= Beginning of Section =

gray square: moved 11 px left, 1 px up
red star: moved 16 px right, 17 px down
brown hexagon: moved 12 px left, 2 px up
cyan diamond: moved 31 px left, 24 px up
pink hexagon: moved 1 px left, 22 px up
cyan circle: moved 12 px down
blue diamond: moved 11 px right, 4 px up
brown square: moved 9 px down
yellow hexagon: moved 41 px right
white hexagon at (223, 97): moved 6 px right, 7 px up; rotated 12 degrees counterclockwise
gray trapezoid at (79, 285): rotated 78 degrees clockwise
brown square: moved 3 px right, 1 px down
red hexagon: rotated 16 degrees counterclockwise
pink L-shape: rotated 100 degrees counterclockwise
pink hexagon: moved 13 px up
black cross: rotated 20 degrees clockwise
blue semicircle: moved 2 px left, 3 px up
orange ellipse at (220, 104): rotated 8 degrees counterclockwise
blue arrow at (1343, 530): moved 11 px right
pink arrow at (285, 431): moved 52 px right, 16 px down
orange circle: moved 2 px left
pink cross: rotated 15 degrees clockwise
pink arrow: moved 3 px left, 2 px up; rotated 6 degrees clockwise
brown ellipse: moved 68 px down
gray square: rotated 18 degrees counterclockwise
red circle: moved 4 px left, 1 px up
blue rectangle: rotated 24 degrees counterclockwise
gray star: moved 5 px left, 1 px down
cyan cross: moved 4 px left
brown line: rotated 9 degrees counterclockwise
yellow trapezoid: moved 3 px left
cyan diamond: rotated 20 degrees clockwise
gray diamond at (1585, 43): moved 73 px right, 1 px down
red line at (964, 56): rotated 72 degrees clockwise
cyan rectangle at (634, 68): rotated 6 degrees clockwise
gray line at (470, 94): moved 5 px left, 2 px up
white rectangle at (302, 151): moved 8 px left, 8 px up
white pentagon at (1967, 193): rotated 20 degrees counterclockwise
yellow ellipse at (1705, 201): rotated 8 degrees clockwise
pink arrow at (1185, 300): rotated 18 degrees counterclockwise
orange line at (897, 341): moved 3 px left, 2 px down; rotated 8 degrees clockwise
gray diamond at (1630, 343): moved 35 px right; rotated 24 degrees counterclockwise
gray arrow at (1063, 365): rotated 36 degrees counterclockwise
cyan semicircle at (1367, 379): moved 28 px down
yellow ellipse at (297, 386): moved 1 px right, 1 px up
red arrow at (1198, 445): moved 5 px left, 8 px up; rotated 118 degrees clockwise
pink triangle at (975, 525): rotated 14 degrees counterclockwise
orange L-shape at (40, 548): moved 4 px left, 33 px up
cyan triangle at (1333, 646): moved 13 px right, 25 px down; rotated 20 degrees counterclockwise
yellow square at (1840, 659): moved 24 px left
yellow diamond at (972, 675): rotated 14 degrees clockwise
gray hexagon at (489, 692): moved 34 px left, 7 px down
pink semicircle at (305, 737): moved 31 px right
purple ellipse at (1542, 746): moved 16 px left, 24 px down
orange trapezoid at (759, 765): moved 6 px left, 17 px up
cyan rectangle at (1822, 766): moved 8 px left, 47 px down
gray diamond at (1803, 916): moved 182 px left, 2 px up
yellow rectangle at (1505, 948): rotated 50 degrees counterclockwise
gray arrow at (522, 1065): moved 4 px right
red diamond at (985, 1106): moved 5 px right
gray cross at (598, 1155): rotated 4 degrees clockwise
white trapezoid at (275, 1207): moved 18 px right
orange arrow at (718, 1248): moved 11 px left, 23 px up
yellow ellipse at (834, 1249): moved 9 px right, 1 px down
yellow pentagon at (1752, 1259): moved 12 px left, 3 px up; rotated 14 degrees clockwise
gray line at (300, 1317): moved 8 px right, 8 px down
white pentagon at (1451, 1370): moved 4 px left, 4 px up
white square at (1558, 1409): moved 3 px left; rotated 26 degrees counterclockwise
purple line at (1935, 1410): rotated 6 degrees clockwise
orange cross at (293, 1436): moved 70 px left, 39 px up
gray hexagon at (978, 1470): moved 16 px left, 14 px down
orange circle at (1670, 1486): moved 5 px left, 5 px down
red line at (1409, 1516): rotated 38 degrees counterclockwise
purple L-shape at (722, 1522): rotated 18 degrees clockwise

= End of Section =

__Problem description__
Copy the lines of the entries above that mention "triangle".

__Answer box__
pink triangle at (975, 525): rotated 14 degrees counterclockwise
cyan triangle at (1333, 646): moved 13 px right, 25 px down; rotated 20 degrees counterclockwise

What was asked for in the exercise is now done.